**What to do**. In which lines of the data does the string "różowy" appear? Copy every one.

**Supplied information**.
____

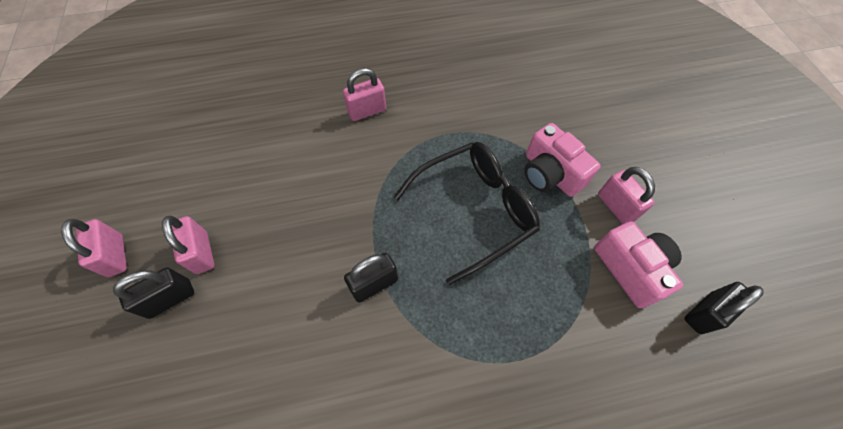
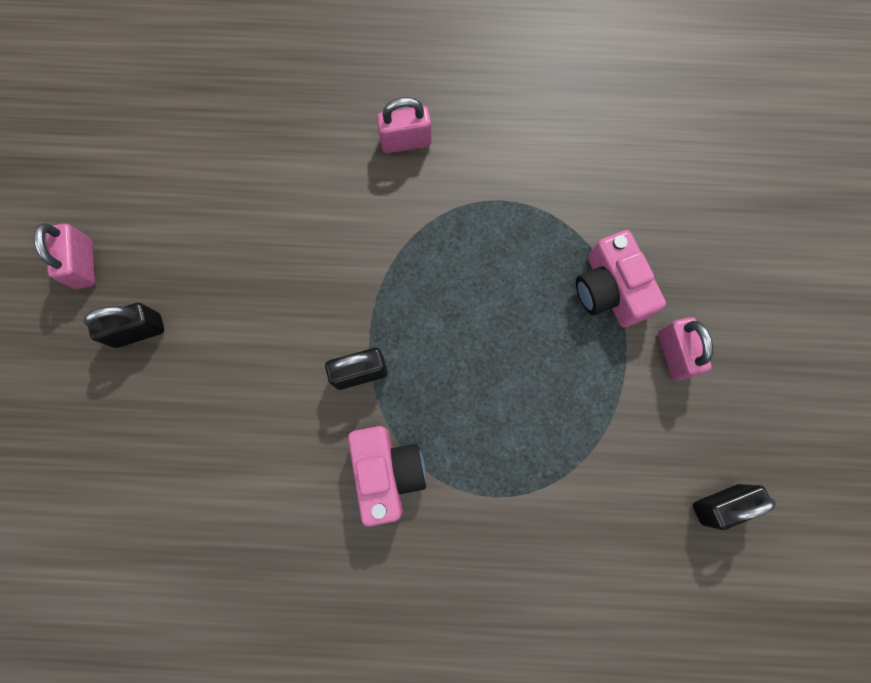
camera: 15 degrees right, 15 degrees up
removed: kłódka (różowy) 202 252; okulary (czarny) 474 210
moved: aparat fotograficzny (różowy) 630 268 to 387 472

____

**Answer to the problem**.
removed: kłódka (różowy) 202 252; okulary (czarny) 474 210
moved: aparat fotograficzny (różowy) 630 268 to 387 472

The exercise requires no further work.